- [EXERCISE INSTRUCTIONS]: Return the lines from the start of the data through the line with "camera: 120 degrees right, 0 degrees up". Include both of those lines and no others.

==== DATA FOR THE TASK

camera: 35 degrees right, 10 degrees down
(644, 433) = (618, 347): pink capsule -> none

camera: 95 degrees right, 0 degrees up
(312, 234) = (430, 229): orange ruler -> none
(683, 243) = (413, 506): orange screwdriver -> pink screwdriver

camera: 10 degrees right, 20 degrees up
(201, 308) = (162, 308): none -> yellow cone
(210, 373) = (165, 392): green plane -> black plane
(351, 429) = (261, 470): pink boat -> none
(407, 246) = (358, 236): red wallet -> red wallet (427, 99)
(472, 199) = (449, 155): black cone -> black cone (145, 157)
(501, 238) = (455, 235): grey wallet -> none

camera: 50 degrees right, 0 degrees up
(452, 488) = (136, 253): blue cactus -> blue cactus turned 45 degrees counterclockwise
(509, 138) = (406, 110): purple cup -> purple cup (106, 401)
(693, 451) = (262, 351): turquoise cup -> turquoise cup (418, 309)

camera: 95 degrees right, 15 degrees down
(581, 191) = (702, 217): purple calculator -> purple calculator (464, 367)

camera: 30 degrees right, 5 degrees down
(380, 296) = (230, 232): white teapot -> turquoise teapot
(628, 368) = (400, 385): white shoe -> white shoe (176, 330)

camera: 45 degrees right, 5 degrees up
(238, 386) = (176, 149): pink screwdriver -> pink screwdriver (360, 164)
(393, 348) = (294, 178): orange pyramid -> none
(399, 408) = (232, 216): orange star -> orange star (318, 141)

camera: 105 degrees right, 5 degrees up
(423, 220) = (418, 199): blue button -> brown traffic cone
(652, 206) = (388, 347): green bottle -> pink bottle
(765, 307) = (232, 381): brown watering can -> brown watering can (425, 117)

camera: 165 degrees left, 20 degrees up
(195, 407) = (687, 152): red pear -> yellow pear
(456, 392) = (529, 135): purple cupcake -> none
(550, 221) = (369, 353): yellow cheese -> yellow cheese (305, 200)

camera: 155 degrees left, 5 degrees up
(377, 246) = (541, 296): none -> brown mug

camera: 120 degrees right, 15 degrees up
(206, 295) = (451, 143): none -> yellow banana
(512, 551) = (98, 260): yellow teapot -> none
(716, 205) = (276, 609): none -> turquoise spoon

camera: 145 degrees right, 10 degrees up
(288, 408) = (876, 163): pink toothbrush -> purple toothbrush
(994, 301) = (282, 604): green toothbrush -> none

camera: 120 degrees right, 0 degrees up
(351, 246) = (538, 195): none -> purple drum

========

- [THE COMPLETED TASK]:
camera: 35 degrees right, 10 degrees down
(644, 433) = (618, 347): pink capsule -> none

camera: 95 degrees right, 0 degrees up
(312, 234) = (430, 229): orange ruler -> none
(683, 243) = (413, 506): orange screwdriver -> pink screwdriver

camera: 10 degrees right, 20 degrees up
(201, 308) = (162, 308): none -> yellow cone
(210, 373) = (165, 392): green plane -> black plane
(351, 429) = (261, 470): pink boat -> none
(407, 246) = (358, 236): red wallet -> red wallet (427, 99)
(472, 199) = (449, 155): black cone -> black cone (145, 157)
(501, 238) = (455, 235): grey wallet -> none

camera: 50 degrees right, 0 degrees up
(452, 488) = (136, 253): blue cactus -> blue cactus turned 45 degrees counterclockwise
(509, 138) = (406, 110): purple cup -> purple cup (106, 401)
(693, 451) = (262, 351): turquoise cup -> turquoise cup (418, 309)

camera: 95 degrees right, 15 degrees down
(581, 191) = (702, 217): purple calculator -> purple calculator (464, 367)

camera: 30 degrees right, 5 degrees down
(380, 296) = (230, 232): white teapot -> turquoise teapot
(628, 368) = (400, 385): white shoe -> white shoe (176, 330)

camera: 45 degrees right, 5 degrees up
(238, 386) = (176, 149): pink screwdriver -> pink screwdriver (360, 164)
(393, 348) = (294, 178): orange pyramid -> none
(399, 408) = (232, 216): orange star -> orange star (318, 141)

camera: 105 degrees right, 5 degrees up
(423, 220) = (418, 199): blue button -> brown traffic cone
(652, 206) = (388, 347): green bottle -> pink bottle
(765, 307) = (232, 381): brown watering can -> brown watering can (425, 117)

camera: 165 degrees left, 20 degrees up
(195, 407) = (687, 152): red pear -> yellow pear
(456, 392) = (529, 135): purple cupcake -> none
(550, 221) = (369, 353): yellow cheese -> yellow cheese (305, 200)

camera: 155 degrees left, 5 degrees up
(377, 246) = (541, 296): none -> brown mug

camera: 120 degrees right, 15 degrees up
(206, 295) = (451, 143): none -> yellow banana
(512, 551) = (98, 260): yellow teapot -> none
(716, 205) = (276, 609): none -> turquoise spoon

camera: 145 degrees right, 10 degrees up
(288, 408) = (876, 163): pink toothbrush -> purple toothbrush
(994, 301) = (282, 604): green toothbrush -> none

camera: 120 degrees right, 0 degrees up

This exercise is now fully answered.